*** Begin section ***
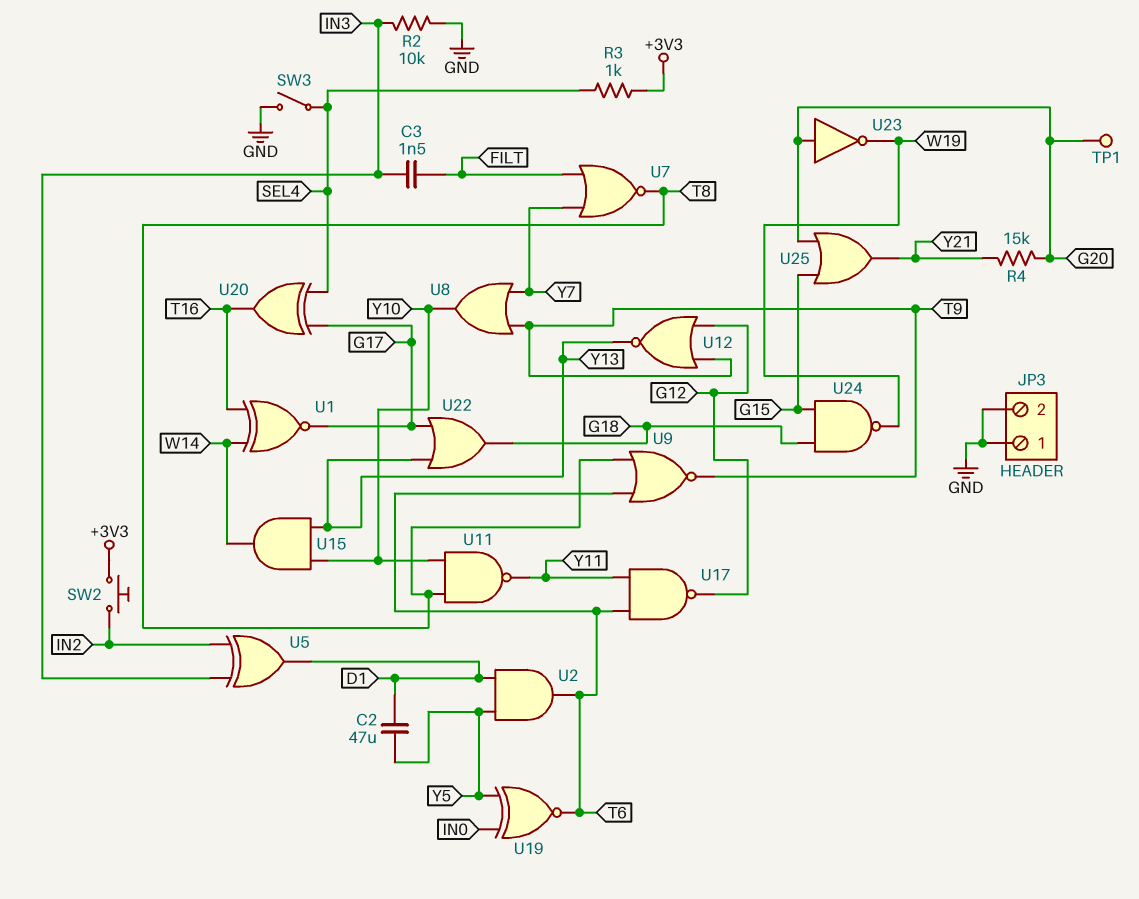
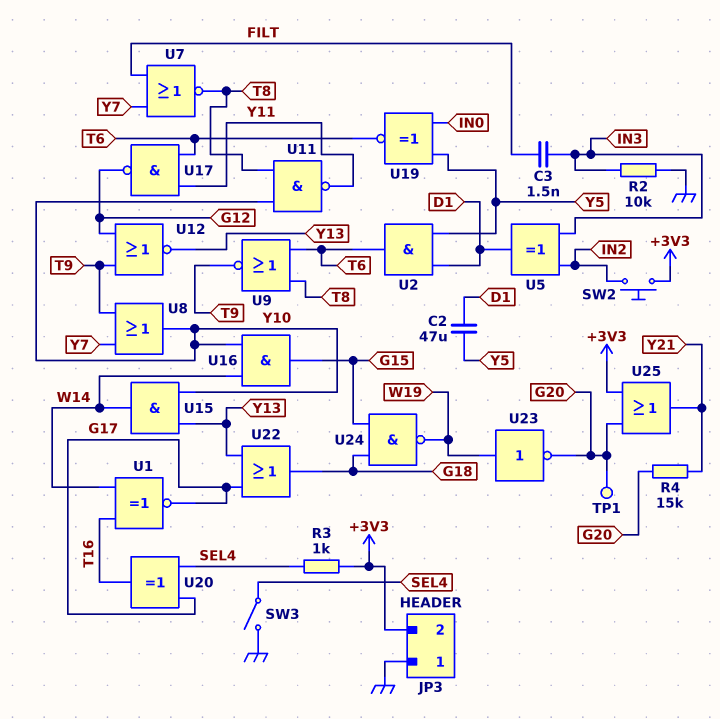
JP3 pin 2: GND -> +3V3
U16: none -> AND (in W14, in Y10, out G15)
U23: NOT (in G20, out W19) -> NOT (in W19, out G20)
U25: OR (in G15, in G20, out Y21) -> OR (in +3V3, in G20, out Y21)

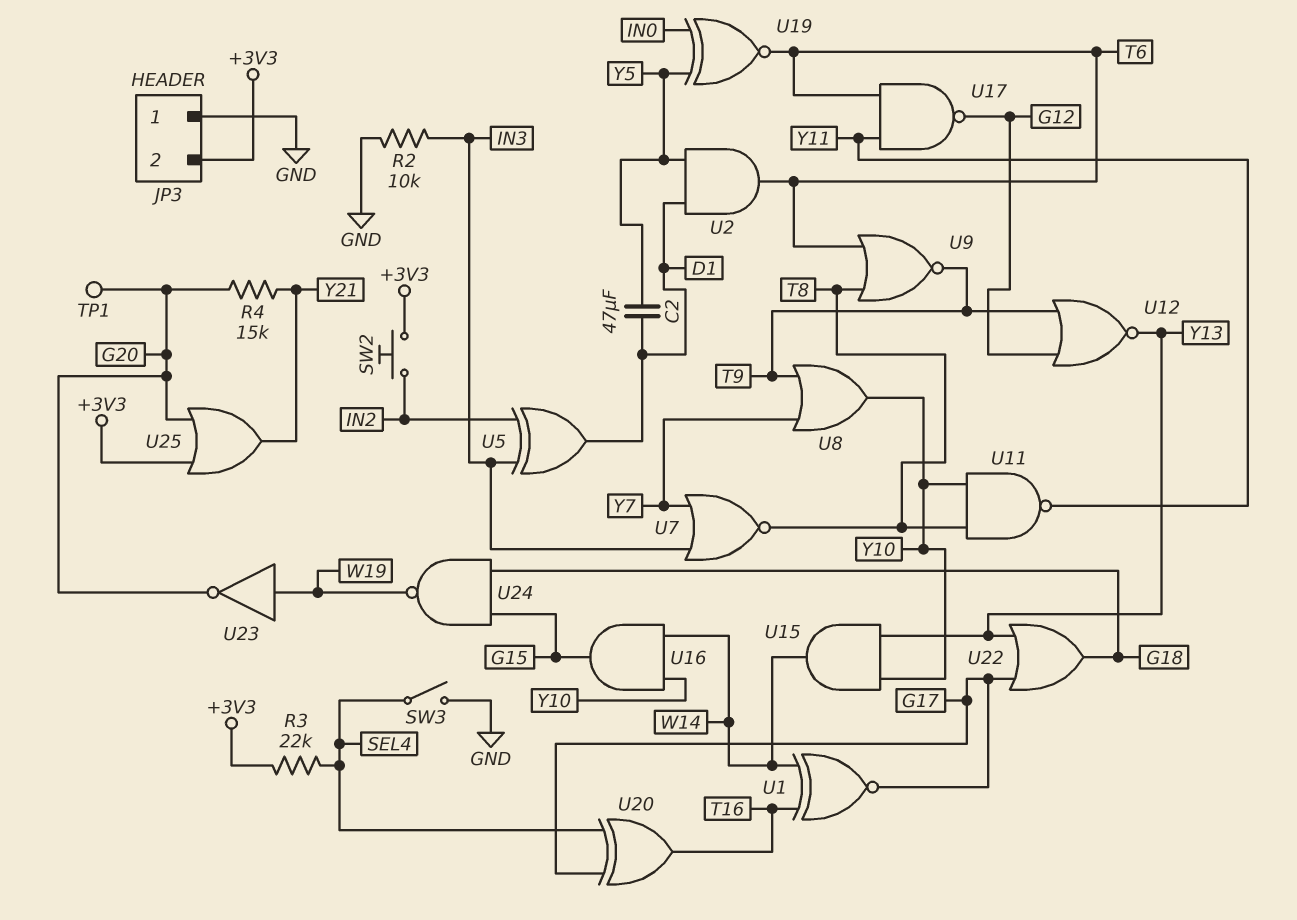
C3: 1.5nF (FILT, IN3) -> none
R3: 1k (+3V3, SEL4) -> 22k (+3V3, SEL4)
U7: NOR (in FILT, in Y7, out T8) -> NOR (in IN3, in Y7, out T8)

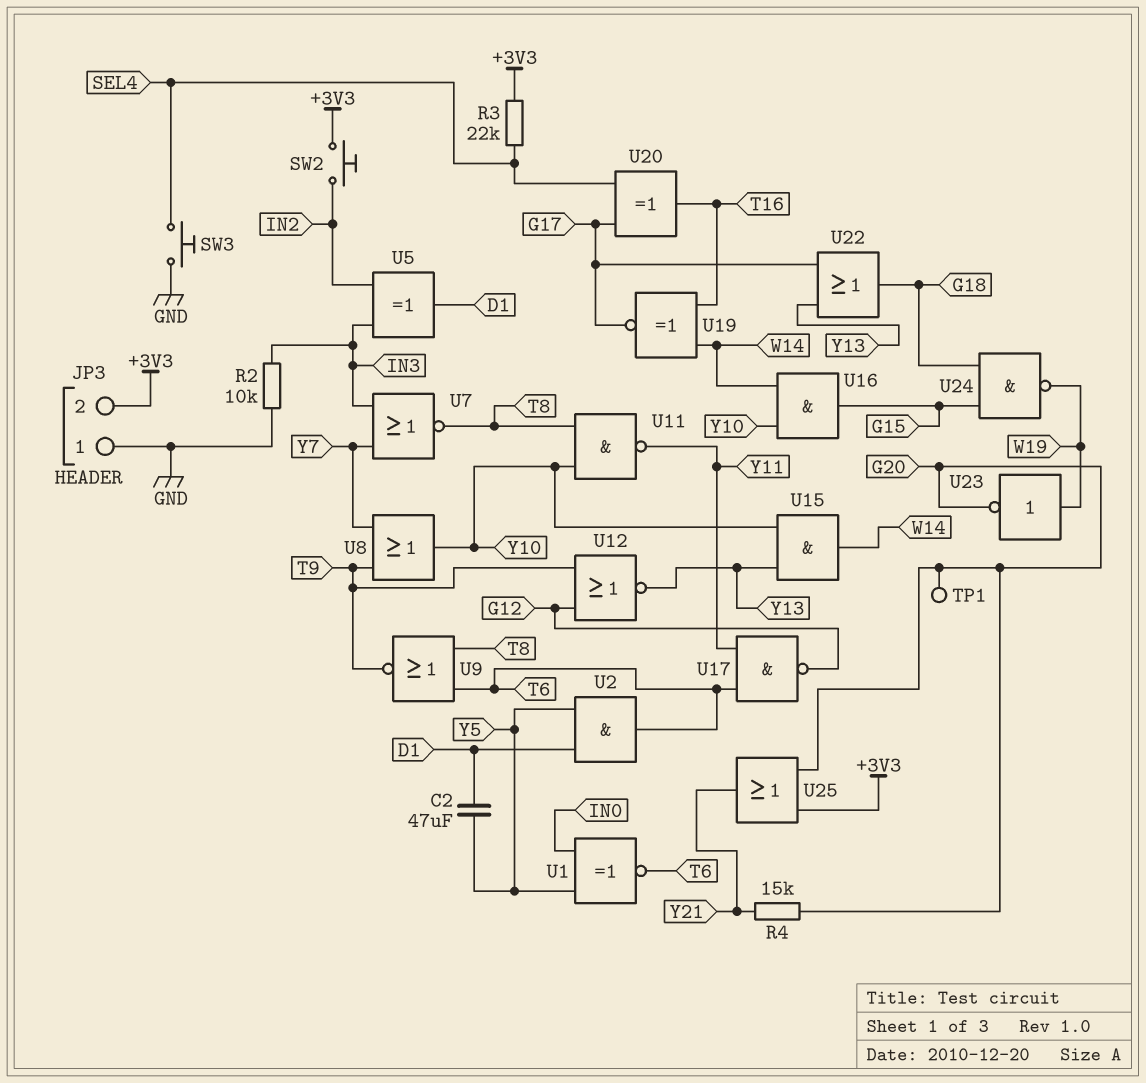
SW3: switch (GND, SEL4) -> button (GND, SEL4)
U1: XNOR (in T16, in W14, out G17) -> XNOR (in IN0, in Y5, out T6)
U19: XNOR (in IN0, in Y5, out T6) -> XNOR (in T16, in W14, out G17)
*** End section ***
*** Begin section ***
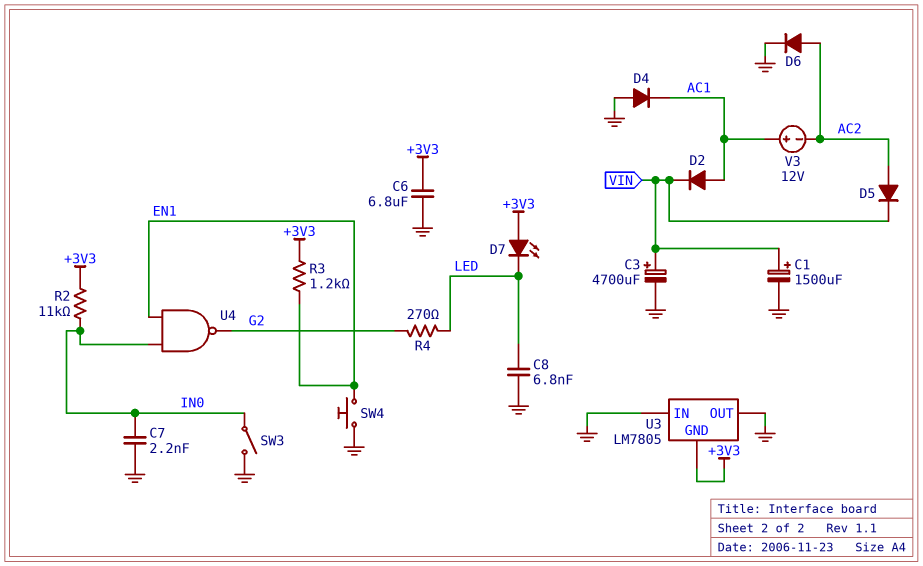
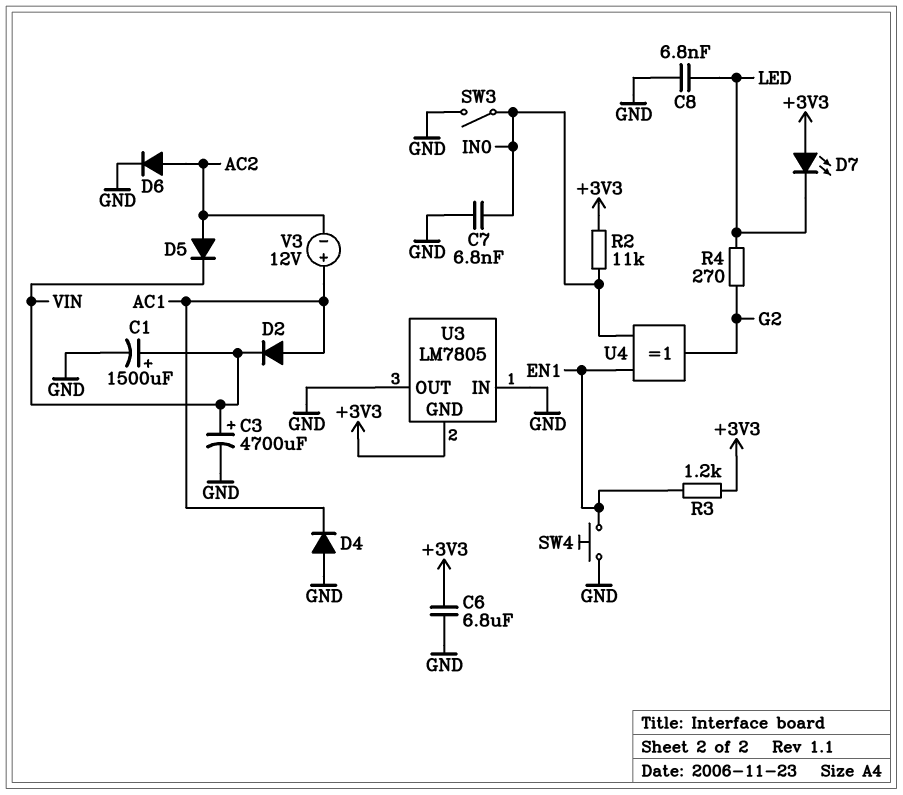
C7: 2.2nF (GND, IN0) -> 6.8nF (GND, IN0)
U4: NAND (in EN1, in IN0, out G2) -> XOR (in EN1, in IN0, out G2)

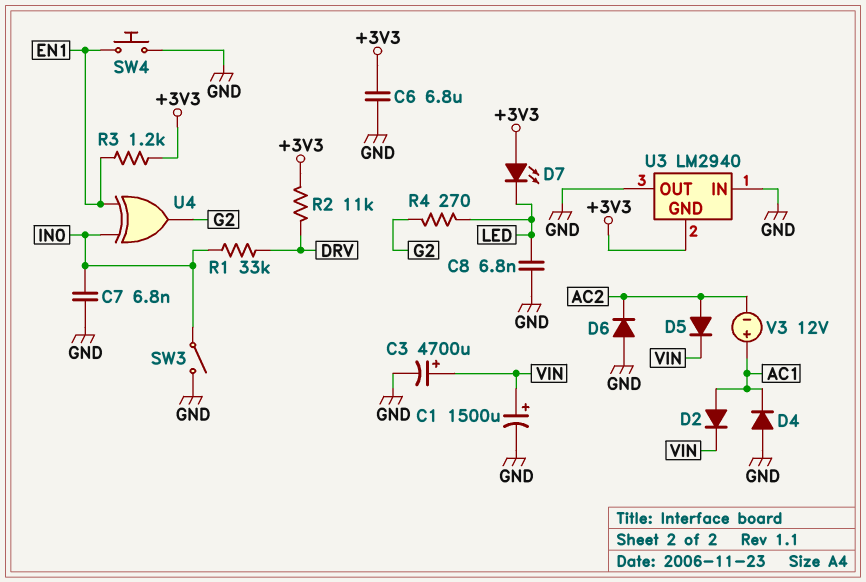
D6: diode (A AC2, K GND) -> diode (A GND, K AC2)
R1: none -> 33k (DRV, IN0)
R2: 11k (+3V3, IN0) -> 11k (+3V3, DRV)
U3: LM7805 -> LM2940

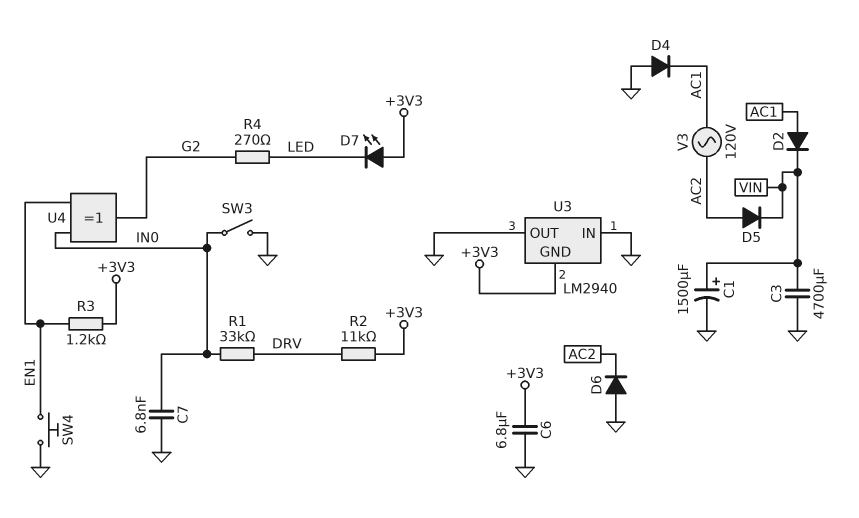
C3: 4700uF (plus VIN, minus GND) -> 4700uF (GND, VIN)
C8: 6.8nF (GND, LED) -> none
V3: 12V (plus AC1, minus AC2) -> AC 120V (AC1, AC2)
*** End section ***
Requirement >>
The listing above holds a line with "U1: XNOR (in" and a line with "U19: XNOR (in". Print the stretch from the first through the second, exactly and alone.

Exercise output >>
U1: XNOR (in T16, in W14, out G17) -> XNOR (in IN0, in Y5, out T6)
U19: XNOR (in IN0, in Y5, out T6) -> XNOR (in T16, in W14, out G17)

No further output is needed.